Try it ::
From the first line to the last, retype the records exactly without their images.

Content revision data

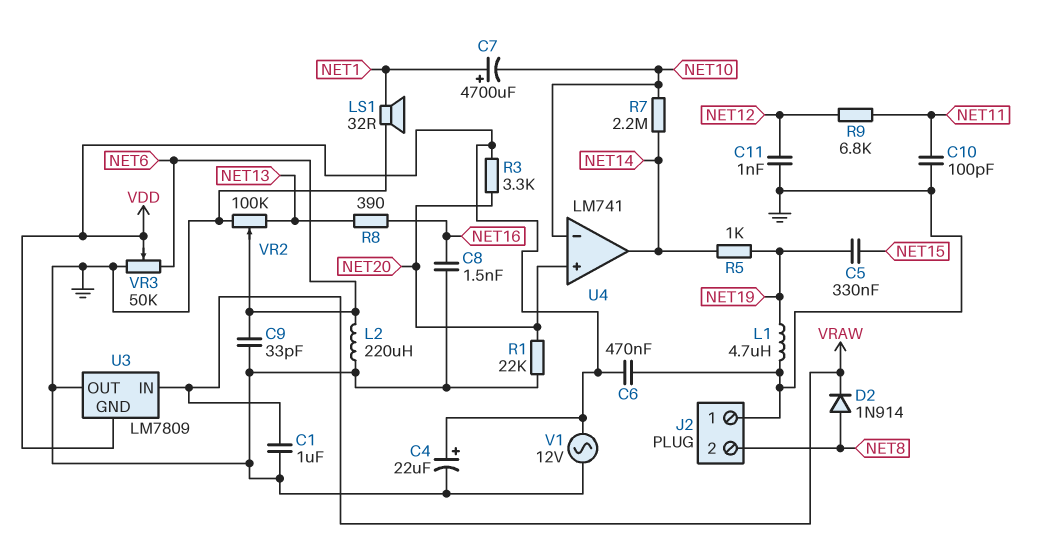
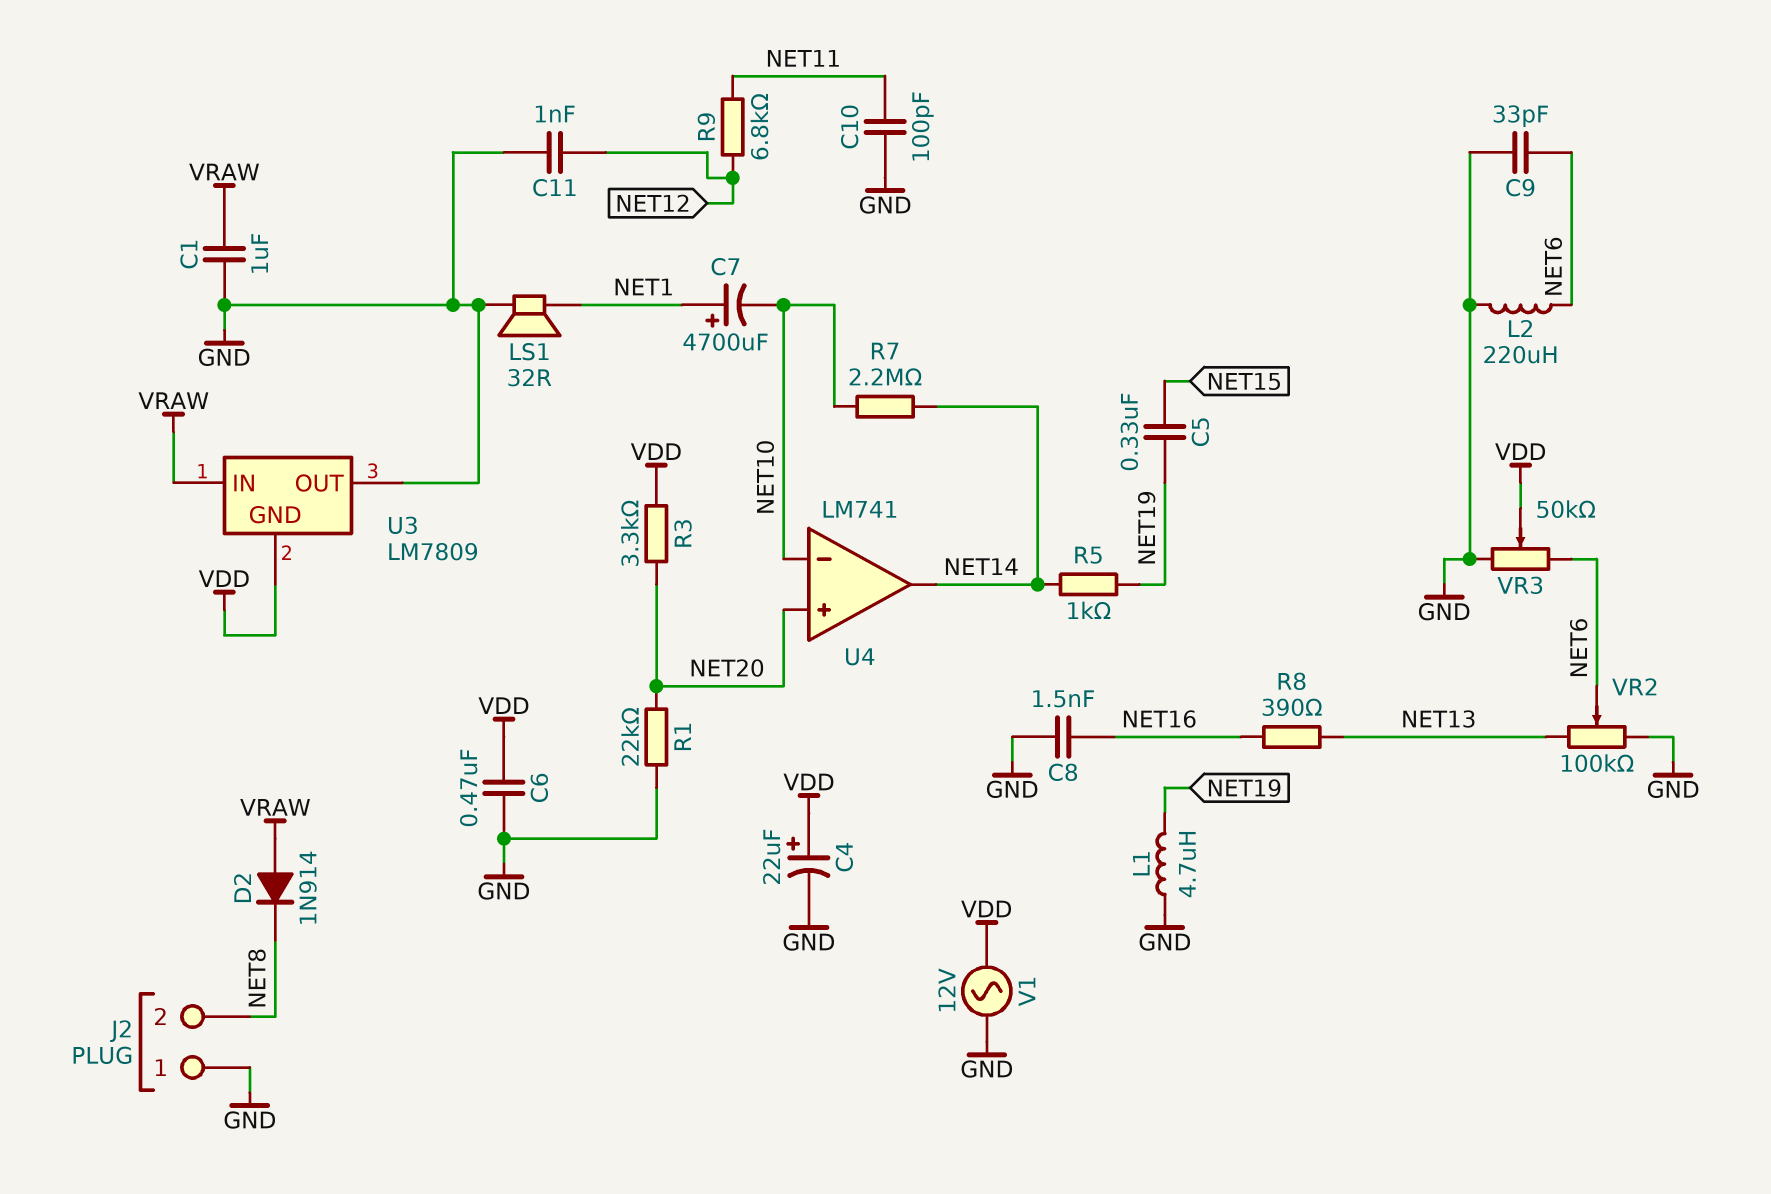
D2: diode 1N914 (A NET8, K VRAW) -> diode 1N914 (A VRAW, K NET8)

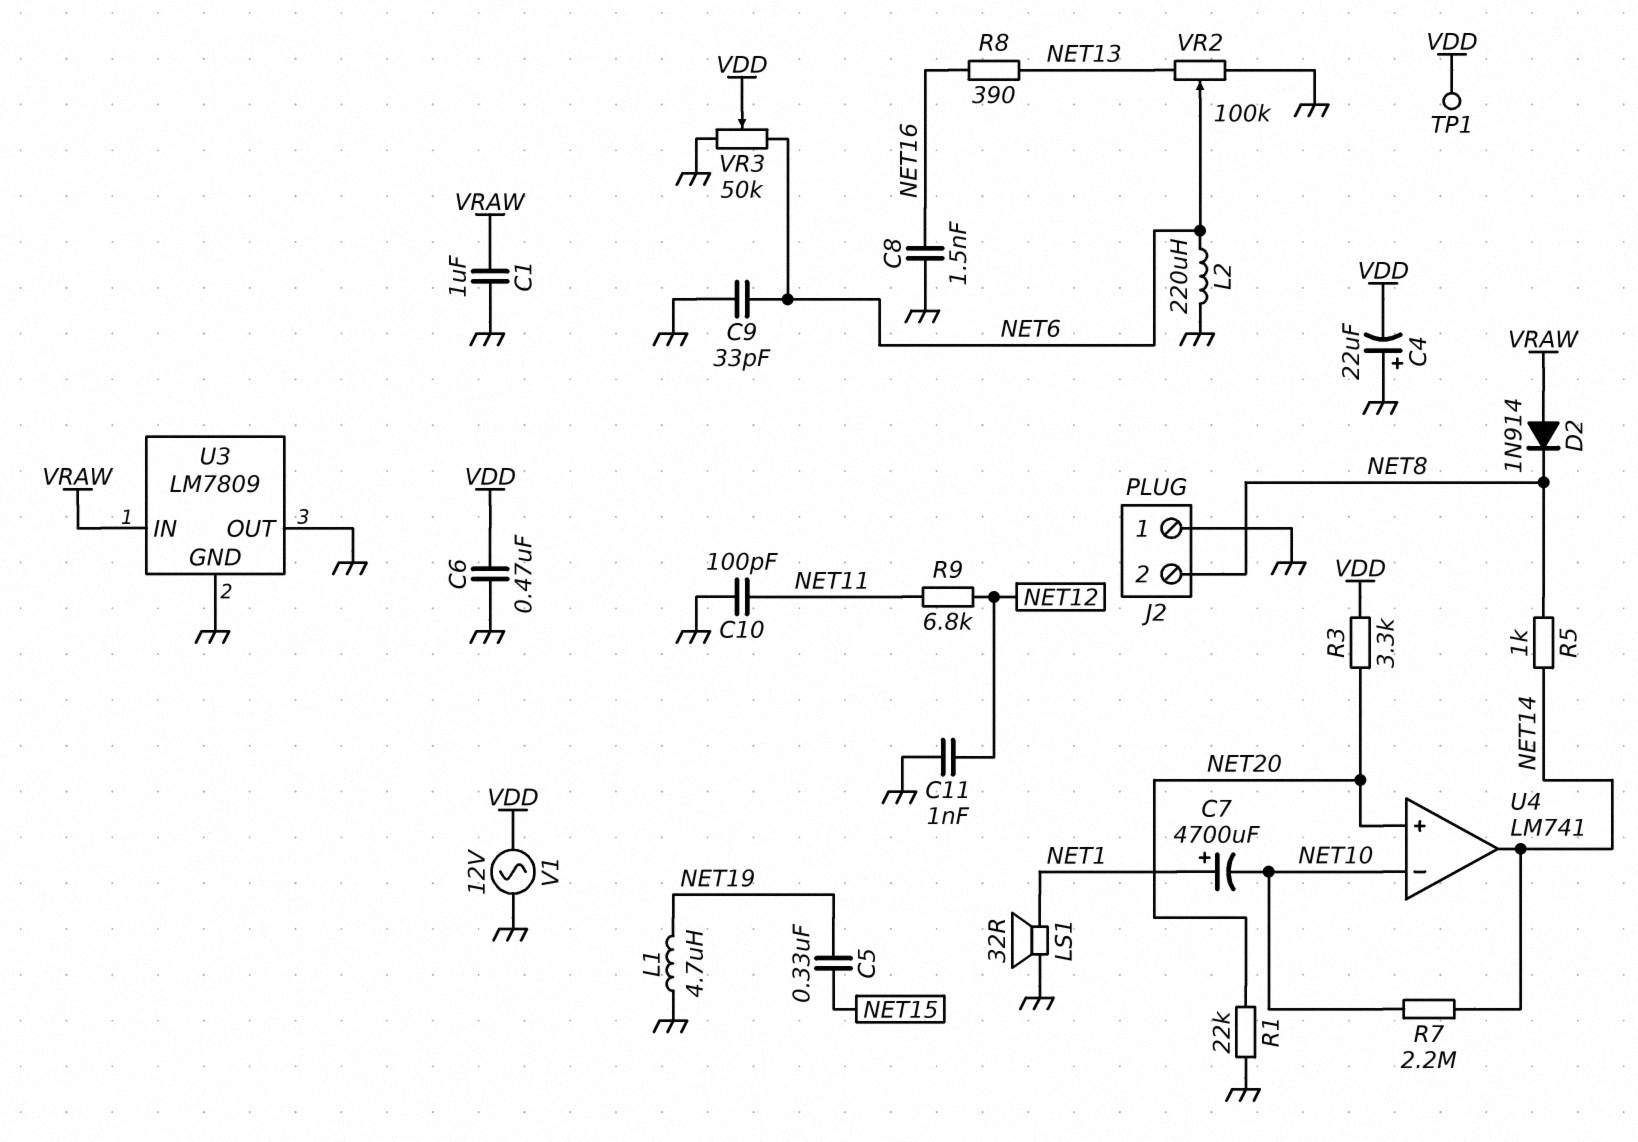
C4: 22uF (plus VDD, minus GND) -> 22uF (plus GND, minus VDD)
R5: 1k (NET14, NET19) -> 1k (NET8, NET14)
TP1: none -> test point (VDD)
U3 pin GND: VDD -> GND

Response to the task ::
D2: diode 1N914 (A NET8, K VRAW) -> diode 1N914 (A VRAW, K NET8)

C4: 22uF (plus VDD, minus GND) -> 22uF (plus GND, minus VDD)
R5: 1k (NET14, NET19) -> 1k (NET8, NET14)
TP1: none -> test point (VDD)
U3 pin GND: VDD -> GND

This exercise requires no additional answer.